* _Exercise directions_: Work out how many lines of the listing below hold the word "spinning", and give that number only.

* _Task input_:
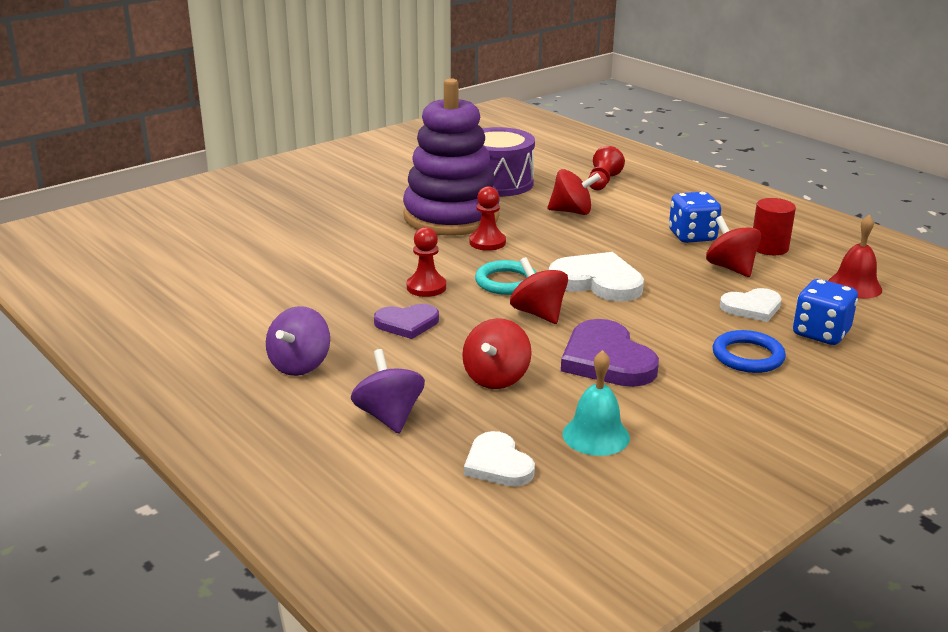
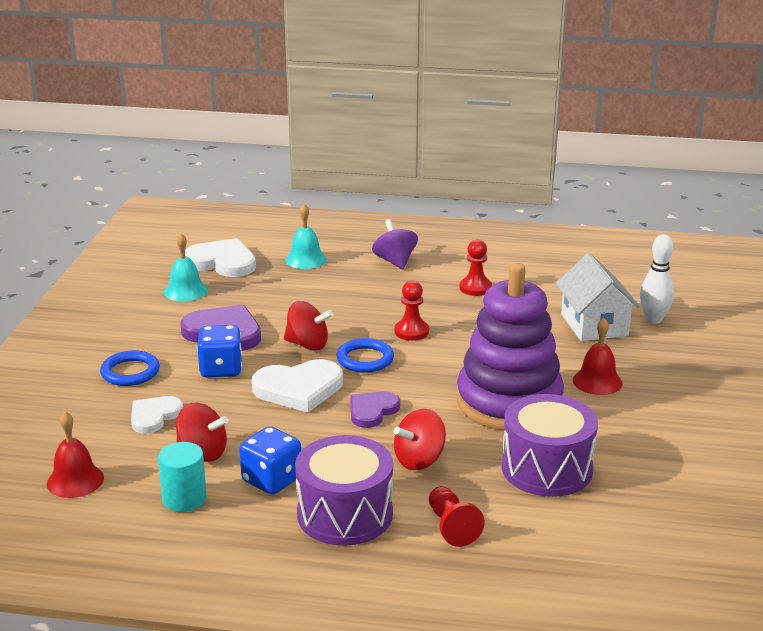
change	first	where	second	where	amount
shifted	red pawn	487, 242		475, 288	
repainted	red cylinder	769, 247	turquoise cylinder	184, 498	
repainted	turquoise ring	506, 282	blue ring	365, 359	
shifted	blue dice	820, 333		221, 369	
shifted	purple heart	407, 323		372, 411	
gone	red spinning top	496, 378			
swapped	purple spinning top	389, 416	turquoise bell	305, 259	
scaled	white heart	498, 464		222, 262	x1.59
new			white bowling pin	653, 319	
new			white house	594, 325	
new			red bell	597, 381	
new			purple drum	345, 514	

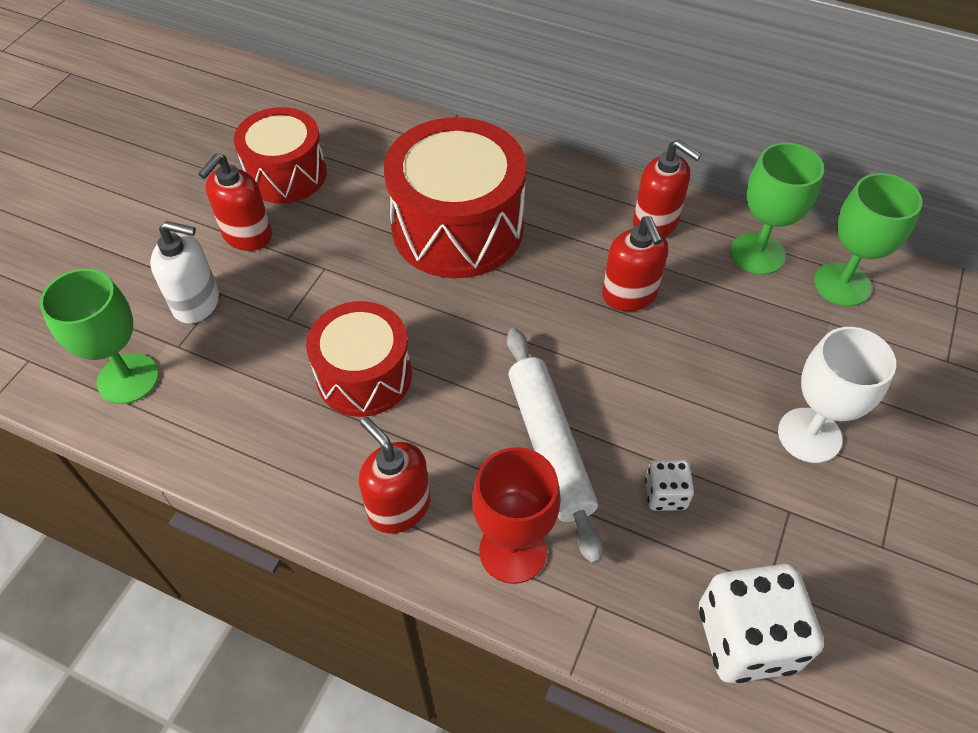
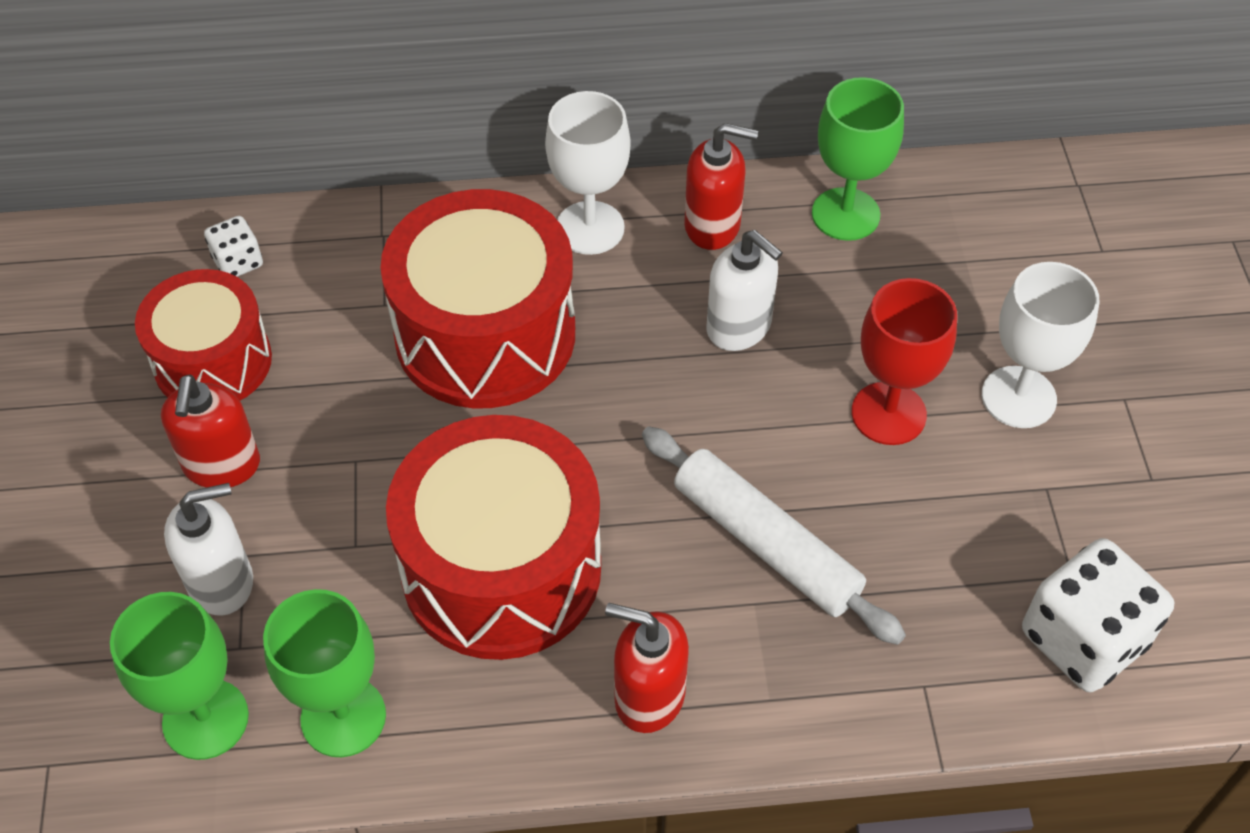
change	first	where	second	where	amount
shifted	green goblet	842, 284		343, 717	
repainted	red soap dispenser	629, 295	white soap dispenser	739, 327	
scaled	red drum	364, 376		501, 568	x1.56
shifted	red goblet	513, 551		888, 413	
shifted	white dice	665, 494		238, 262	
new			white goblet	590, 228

* _Exercise output_: 2